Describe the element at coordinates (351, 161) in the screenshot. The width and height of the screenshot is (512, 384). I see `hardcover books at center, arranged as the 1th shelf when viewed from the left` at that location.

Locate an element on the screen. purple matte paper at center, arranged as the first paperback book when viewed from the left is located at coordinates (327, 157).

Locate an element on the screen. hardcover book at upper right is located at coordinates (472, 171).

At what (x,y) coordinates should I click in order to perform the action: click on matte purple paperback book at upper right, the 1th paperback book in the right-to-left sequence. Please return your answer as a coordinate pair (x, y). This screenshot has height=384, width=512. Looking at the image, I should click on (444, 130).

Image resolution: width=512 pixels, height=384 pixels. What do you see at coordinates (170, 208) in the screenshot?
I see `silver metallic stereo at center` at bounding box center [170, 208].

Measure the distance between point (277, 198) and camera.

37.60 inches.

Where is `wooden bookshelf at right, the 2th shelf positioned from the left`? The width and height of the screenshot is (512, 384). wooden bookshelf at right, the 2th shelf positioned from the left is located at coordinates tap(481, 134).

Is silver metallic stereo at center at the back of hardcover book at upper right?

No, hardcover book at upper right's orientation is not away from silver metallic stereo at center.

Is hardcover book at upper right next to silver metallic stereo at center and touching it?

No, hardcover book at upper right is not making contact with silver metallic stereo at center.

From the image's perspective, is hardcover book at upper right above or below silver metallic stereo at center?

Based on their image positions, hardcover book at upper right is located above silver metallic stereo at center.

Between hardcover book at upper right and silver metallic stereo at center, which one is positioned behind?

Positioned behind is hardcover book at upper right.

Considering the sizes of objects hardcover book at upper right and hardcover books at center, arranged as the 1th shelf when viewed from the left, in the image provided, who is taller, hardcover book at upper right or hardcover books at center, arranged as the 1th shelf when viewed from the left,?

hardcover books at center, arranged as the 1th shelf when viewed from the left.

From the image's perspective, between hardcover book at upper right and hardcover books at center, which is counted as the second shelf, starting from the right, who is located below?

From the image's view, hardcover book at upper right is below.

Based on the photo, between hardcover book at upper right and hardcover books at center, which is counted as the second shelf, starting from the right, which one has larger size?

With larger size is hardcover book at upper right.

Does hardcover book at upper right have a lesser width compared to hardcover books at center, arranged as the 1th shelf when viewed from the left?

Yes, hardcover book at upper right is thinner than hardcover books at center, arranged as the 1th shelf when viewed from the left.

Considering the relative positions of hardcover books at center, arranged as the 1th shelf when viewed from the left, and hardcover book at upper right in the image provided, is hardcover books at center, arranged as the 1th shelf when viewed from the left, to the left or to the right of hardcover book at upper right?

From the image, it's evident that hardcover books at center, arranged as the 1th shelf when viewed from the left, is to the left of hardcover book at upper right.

> _Description of the task_: Switch "silver metallic stereo" to "silver metal stereo" throughout the records above and give them back with nothing else changed.

> _Result of the task_:
Describe the element at coordinates (351, 161) in the screenshot. The width and height of the screenshot is (512, 384). I see `hardcover books at center, arranged as the 1th shelf when viewed from the left` at that location.

Locate an element on the screen. purple matte paper at center, arranged as the first paperback book when viewed from the left is located at coordinates (327, 157).

Locate an element on the screen. hardcover book at upper right is located at coordinates (472, 171).

At what (x,y) coordinates should I click in order to perform the action: click on matte purple paperback book at upper right, the 1th paperback book in the right-to-left sequence. Please return your answer as a coordinate pair (x, y). This screenshot has height=384, width=512. Looking at the image, I should click on (444, 130).

Image resolution: width=512 pixels, height=384 pixels. What do you see at coordinates (170, 208) in the screenshot?
I see `silver metal stereo at center` at bounding box center [170, 208].

Measure the distance between point (277, 198) and camera.

37.60 inches.

Where is `wooden bookshelf at right, the 2th shelf positioned from the left`? The width and height of the screenshot is (512, 384). wooden bookshelf at right, the 2th shelf positioned from the left is located at coordinates tap(481, 134).

Is silver metal stereo at center at the back of hardcover book at upper right?

No, hardcover book at upper right's orientation is not away from silver metal stereo at center.

Is hardcover book at upper right next to silver metal stereo at center and touching it?

No, hardcover book at upper right is not making contact with silver metal stereo at center.

From the image's perspective, is hardcover book at upper right above or below silver metal stereo at center?

Based on their image positions, hardcover book at upper right is located above silver metal stereo at center.

Between hardcover book at upper right and silver metal stereo at center, which one is positioned behind?

Positioned behind is hardcover book at upper right.

Considering the sizes of objects hardcover book at upper right and hardcover books at center, arranged as the 1th shelf when viewed from the left, in the image provided, who is taller, hardcover book at upper right or hardcover books at center, arranged as the 1th shelf when viewed from the left,?

hardcover books at center, arranged as the 1th shelf when viewed from the left.

From the image's perspective, between hardcover book at upper right and hardcover books at center, which is counted as the second shelf, starting from the right, who is located below?

From the image's view, hardcover book at upper right is below.

Based on the photo, between hardcover book at upper right and hardcover books at center, which is counted as the second shelf, starting from the right, which one has larger size?

With larger size is hardcover book at upper right.

Does hardcover book at upper right have a lesser width compared to hardcover books at center, arranged as the 1th shelf when viewed from the left?

Yes, hardcover book at upper right is thinner than hardcover books at center, arranged as the 1th shelf when viewed from the left.

Considering the relative positions of hardcover books at center, arranged as the 1th shelf when viewed from the left, and hardcover book at upper right in the image provided, is hardcover books at center, arranged as the 1th shelf when viewed from the left, to the left or to the right of hardcover book at upper right?

From the image, it's evident that hardcover books at center, arranged as the 1th shelf when viewed from the left, is to the left of hardcover book at upper right.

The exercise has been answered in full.